Dataset entries:
··········
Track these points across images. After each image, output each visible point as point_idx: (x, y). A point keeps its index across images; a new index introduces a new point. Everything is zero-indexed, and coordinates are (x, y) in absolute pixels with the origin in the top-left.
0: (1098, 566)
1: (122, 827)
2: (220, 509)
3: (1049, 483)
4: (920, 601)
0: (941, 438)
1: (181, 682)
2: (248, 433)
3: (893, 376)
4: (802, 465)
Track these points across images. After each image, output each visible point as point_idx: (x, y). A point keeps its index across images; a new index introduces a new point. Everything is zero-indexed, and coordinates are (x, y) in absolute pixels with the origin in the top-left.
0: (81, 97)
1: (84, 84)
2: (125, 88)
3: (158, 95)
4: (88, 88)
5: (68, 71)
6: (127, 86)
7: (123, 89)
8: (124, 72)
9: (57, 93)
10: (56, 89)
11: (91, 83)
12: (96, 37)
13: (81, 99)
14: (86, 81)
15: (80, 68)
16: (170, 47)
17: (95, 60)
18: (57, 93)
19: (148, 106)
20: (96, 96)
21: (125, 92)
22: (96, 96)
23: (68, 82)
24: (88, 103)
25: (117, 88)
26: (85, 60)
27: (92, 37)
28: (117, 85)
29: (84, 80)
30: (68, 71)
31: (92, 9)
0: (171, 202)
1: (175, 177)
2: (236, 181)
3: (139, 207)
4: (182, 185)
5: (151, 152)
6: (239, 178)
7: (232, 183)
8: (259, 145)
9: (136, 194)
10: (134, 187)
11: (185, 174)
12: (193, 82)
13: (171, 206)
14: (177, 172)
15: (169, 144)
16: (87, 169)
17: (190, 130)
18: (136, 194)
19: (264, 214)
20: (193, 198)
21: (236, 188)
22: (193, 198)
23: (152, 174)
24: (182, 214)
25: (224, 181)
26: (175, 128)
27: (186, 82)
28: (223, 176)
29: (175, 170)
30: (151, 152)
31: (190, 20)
··········
Convert the lines above into a JSON list of strings, one string per line, omitting blank lines.

[
  "Track these points across images. After each image, output each visible point as point_idx: (x, y). A point keeps its index across images; a new index introduces a new point. Everything is zero-indexed, and coordinates are (x, y) in absolute pixels with the origin in the top-left.",
  "0: (1098, 566)",
  "1: (122, 827)",
  "2: (220, 509)",
  "3: (1049, 483)",
  "4: (920, 601)",
  "0: (941, 438)",
  "1: (181, 682)",
  "2: (248, 433)",
  "3: (893, 376)",
  "4: (802, 465)",
  "Track these points across images. After each image, output each visible point as point_idx: (x, y). A point keeps its index across images; a new index introduces a new point. Everything is zero-indexed, and coordinates are (x, y) in absolute pixels with the origin in the top-left.",
  "0: (81, 97)",
  "1: (84, 84)",
  "2: (125, 88)",
  "3: (158, 95)",
  "4: (88, 88)",
  "5: (68, 71)",
  "6: (127, 86)",
  "7: (123, 89)",
  "8: (124, 72)",
  "9: (57, 93)",
  "10: (56, 89)",
  "11: (91, 83)",
  "12: (96, 37)",
  "13: (81, 99)",
  "14: (86, 81)",
  "15: (80, 68)",
  "16: (170, 47)",
  "17: (95, 60)",
  "18: (57, 93)",
  "19: (148, 106)",
  "20: (96, 96)",
  "21: (125, 92)",
  "22: (96, 96)",
  "23: (68, 82)",
  "24: (88, 103)",
  "25: (117, 88)",
  "26: (85, 60)",
  "27: (92, 37)",
  "28: (117, 85)",
  "29: (84, 80)",
  "30: (68, 71)",
  "31: (92, 9)",
  "0: (171, 202)",
  "1: (175, 177)",
  "2: (236, 181)",
  "3: (139, 207)",
  "4: (182, 185)",
  "5: (151, 152)",
  "6: (239, 178)",
  "7: (232, 183)",
  "8: (259, 145)",
  "9: (136, 194)",
  "10: (134, 187)",
  "11: (185, 174)",
  "12: (193, 82)",
  "13: (171, 206)",
  "14: (177, 172)",
  "15: (169, 144)",
  "16: (87, 169)",
  "17: (190, 130)",
  "18: (136, 194)",
  "19: (264, 214)",
  "20: (193, 198)",
  "21: (236, 188)",
  "22: (193, 198)",
  "23: (152, 174)",
  "24: (182, 214)",
  "25: (224, 181)",
  "26: (175, 128)",
  "27: (186, 82)",
  "28: (223, 176)",
  "29: (175, 170)",
  "30: (151, 152)",
  "31: (190, 20)"
]